Listing ::

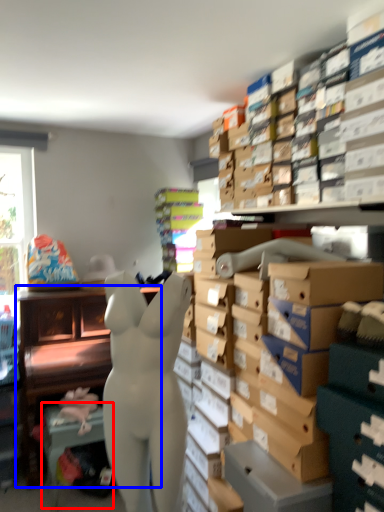
Question: Which object is closer to the camera taking this photo, table (highlighted by a red box) or furniture (highlighted by a blue box)?

Choices:
 (A) table
 (B) furniture

Answer: (A)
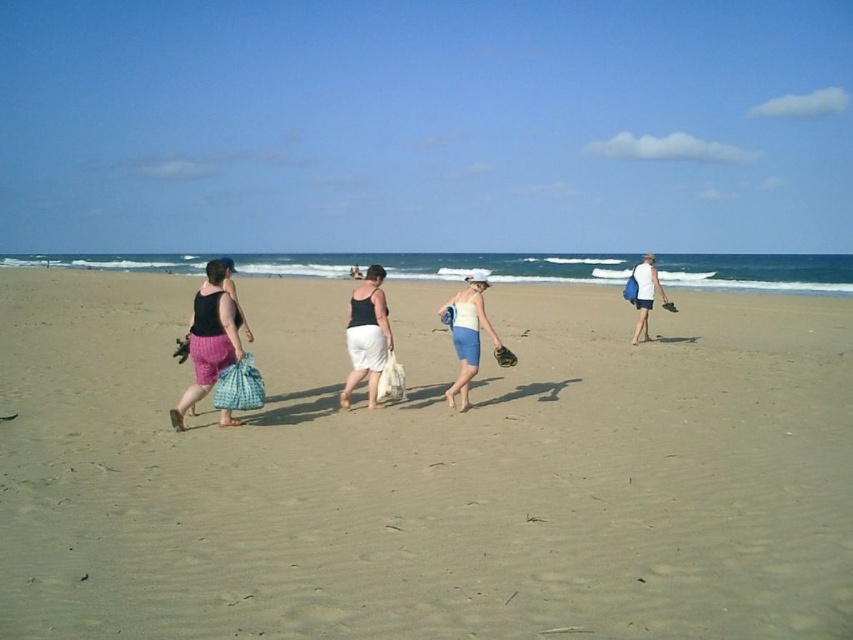
Does matte pink shorts at left appear over brown leather glove at lower left?

Yes.

Based on the photo, can you confirm if matte pink shorts at left is positioned to the left of brown leather glove at lower left?

Incorrect, matte pink shorts at left is not on the left side of brown leather glove at lower left.

Is point (213, 292) behind point (186, 336)?

No, (213, 292) is closer to viewer.

Find the location of a particular element. This screenshot has width=853, height=640. matte pink shorts at left is located at coordinates (209, 337).

Can you confirm if matte white tank top at center is wider than brown leather baseball glove at center-right?

No, matte white tank top at center is not wider than brown leather baseball glove at center-right.

Where is `matte white tank top at center`? This screenshot has height=640, width=853. matte white tank top at center is located at coordinates pyautogui.click(x=467, y=333).

Does matte black tank top at center have a smaller size compared to brown leather glove at center?

No, matte black tank top at center is not smaller than brown leather glove at center.

Locate an element on the screen. matte black tank top at center is located at coordinates (366, 336).

What are the coordinates of `matte black tank top at center` in the screenshot? It's located at (366, 336).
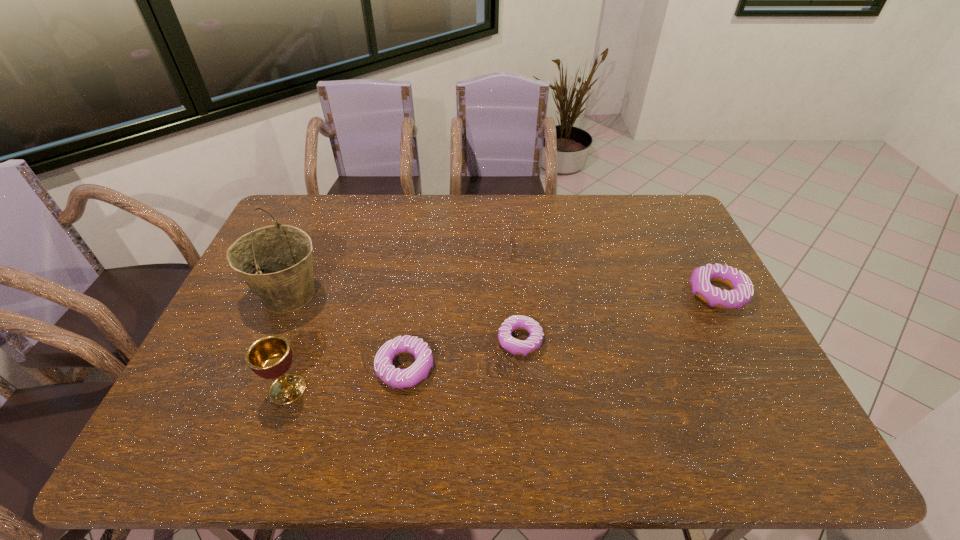
At what (x,y) coordinates should I click in order to perform the action: click on free space between the fourth object from right to left and the rightmost object. Please return your answer as a coordinate pair (x, y). Looking at the image, I should click on (562, 330).

Find the location of a particular element. unoccupied area between the fifth shortest object and the second doughnut from right to left is located at coordinates [x=404, y=365].

This screenshot has width=960, height=540. What are the coordinates of `empty space that is in between the tallest object and the spectacles` in the screenshot? It's located at (408, 273).

At what (x,y) coordinates should I click in order to perform the action: click on vacant space that is in between the tallest object and the spectacles. Please return your answer as a coordinate pair (x, y). This screenshot has width=960, height=540. Looking at the image, I should click on (408, 273).

This screenshot has width=960, height=540. I want to click on free space between the farthest object and the second tallest doughnut, so click(467, 308).

Where is `vacant space that is in between the chalice and the spectacles`? vacant space that is in between the chalice and the spectacles is located at coordinates (408, 319).

This screenshot has height=540, width=960. I want to click on the closest object relative to the leftmost doughnut, so click(270, 357).

Locate which object is the fifth closest to the spectacles. Please provide its 2D coordinates. Your answer should be formatted as a tuple, i.e. [(x, y)], where the tuple contains the x and y coordinates of a point satisfying the conditions above.

[(270, 357)]

Choose which doughnut is the third nearest neighbor to the tallest object. Please provide its 2D coordinates. Your answer should be formatted as a tuple, i.e. [(x, y)], where the tuple contains the x and y coordinates of a point satisfying the conditions above.

[(742, 290)]

Identify the location of doughnut that is the closest one to the rightmost object. The width and height of the screenshot is (960, 540). (514, 346).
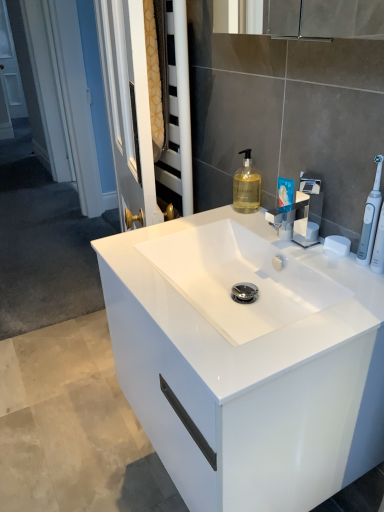
At what (x,y) coordinates should I click in order to perform the action: click on vacant space behind satin nickel faucet at center. Please return your answer as a coordinate pair (x, y). This screenshot has width=384, height=512. Looking at the image, I should click on (256, 226).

The problem ::
Reproduce every one of the records above verbatim, omitting the pictures.

In response ::
Question: Which object is closer to the camera taking this photo, table (highlighted by a red box) or furniture (highlighted by a blue box)?

Choices:
 (A) table
 (B) furniture

Answer: (A)
Does matte pink shorts at left appear over brown leather glove at lower left?

Yes.

Based on the photo, can you confirm if matte pink shorts at left is positioned to the left of brown leather glove at lower left?

Incorrect, matte pink shorts at left is not on the left side of brown leather glove at lower left.

Is point (213, 292) behind point (186, 336)?

No, (213, 292) is closer to viewer.

Find the location of a particular element. This screenshot has width=853, height=640. matte pink shorts at left is located at coordinates (209, 337).

Can you confirm if matte white tank top at center is wider than brown leather baseball glove at center-right?

No, matte white tank top at center is not wider than brown leather baseball glove at center-right.

Where is `matte white tank top at center`? This screenshot has height=640, width=853. matte white tank top at center is located at coordinates pyautogui.click(x=467, y=333).

Does matte black tank top at center have a smaller size compared to brown leather glove at center?

No, matte black tank top at center is not smaller than brown leather glove at center.

Locate an element on the screen. matte black tank top at center is located at coordinates (366, 336).

What are the coordinates of `matte black tank top at center` in the screenshot? It's located at (366, 336).
At what (x,y) coordinates should I click in order to perform the action: click on free space between the fourth object from right to left and the rightmost object. Please return your answer as a coordinate pair (x, y). Looking at the image, I should click on (562, 330).

Find the location of a particular element. unoccupied area between the fifth shortest object and the second doughnut from right to left is located at coordinates [x=404, y=365].

This screenshot has width=960, height=540. What are the coordinates of `empty space that is in between the tallest object and the spectacles` in the screenshot? It's located at (408, 273).

At what (x,y) coordinates should I click in order to perform the action: click on vacant space that is in between the tallest object and the spectacles. Please return your answer as a coordinate pair (x, y). This screenshot has width=960, height=540. Looking at the image, I should click on (408, 273).

This screenshot has width=960, height=540. I want to click on free space between the farthest object and the second tallest doughnut, so click(467, 308).

Where is `vacant space that is in between the chalice and the spectacles`? vacant space that is in between the chalice and the spectacles is located at coordinates (408, 319).

This screenshot has height=540, width=960. I want to click on the closest object relative to the leftmost doughnut, so click(270, 357).

Locate which object is the fifth closest to the spectacles. Please provide its 2D coordinates. Your answer should be formatted as a tuple, i.e. [(x, y)], where the tuple contains the x and y coordinates of a point satisfying the conditions above.

[(270, 357)]

Choose which doughnut is the third nearest neighbor to the tallest object. Please provide its 2D coordinates. Your answer should be formatted as a tuple, i.e. [(x, y)], where the tuple contains the x and y coordinates of a point satisfying the conditions above.

[(742, 290)]

Identify the location of doughnut that is the closest one to the rightmost object. The width and height of the screenshot is (960, 540). (514, 346).
At what (x,y) coordinates should I click in order to perform the action: click on vacant space behind satin nickel faucet at center. Please return your answer as a coordinate pair (x, y). This screenshot has width=384, height=512. Looking at the image, I should click on (256, 226).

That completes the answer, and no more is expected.